■ Supplied material:
+ + +

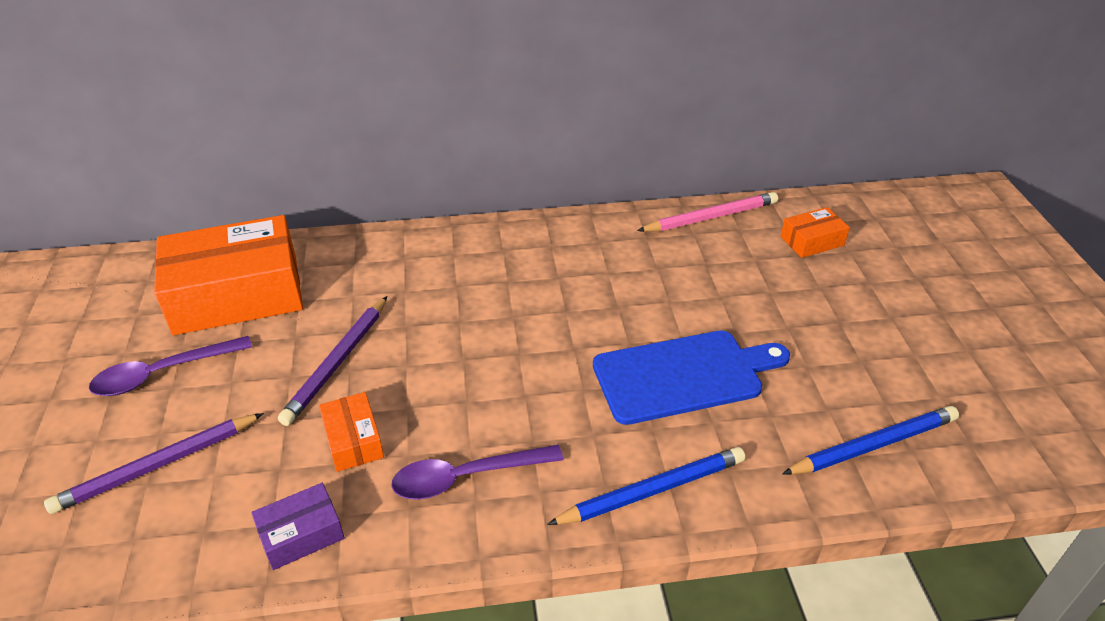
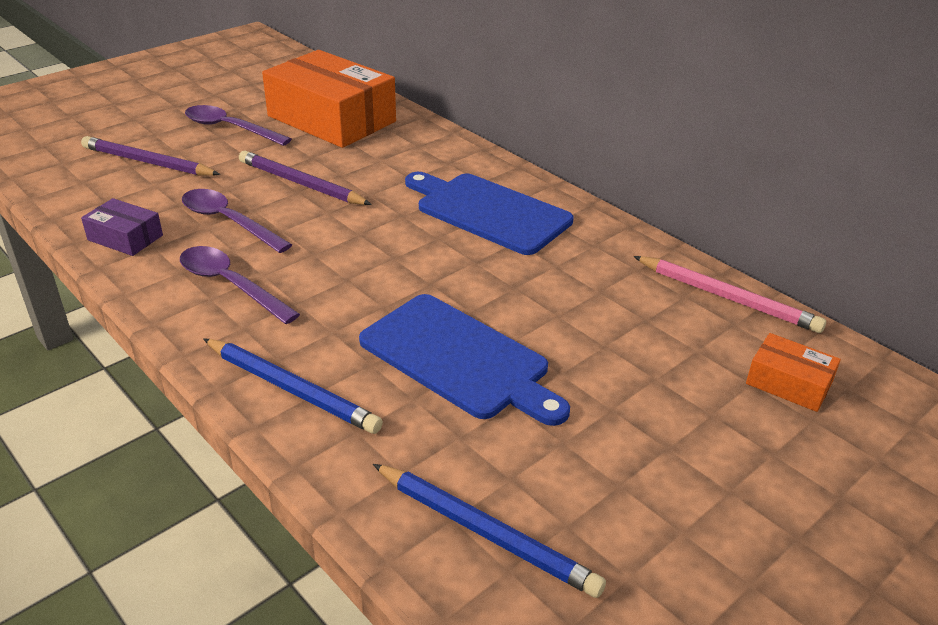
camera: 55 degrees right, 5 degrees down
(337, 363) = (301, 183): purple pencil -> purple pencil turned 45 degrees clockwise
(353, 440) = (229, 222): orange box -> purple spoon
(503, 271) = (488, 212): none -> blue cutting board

+ + +

■ How to complete this task:
Please count the lines above containing "purple"; number only.

■ Your solution:
2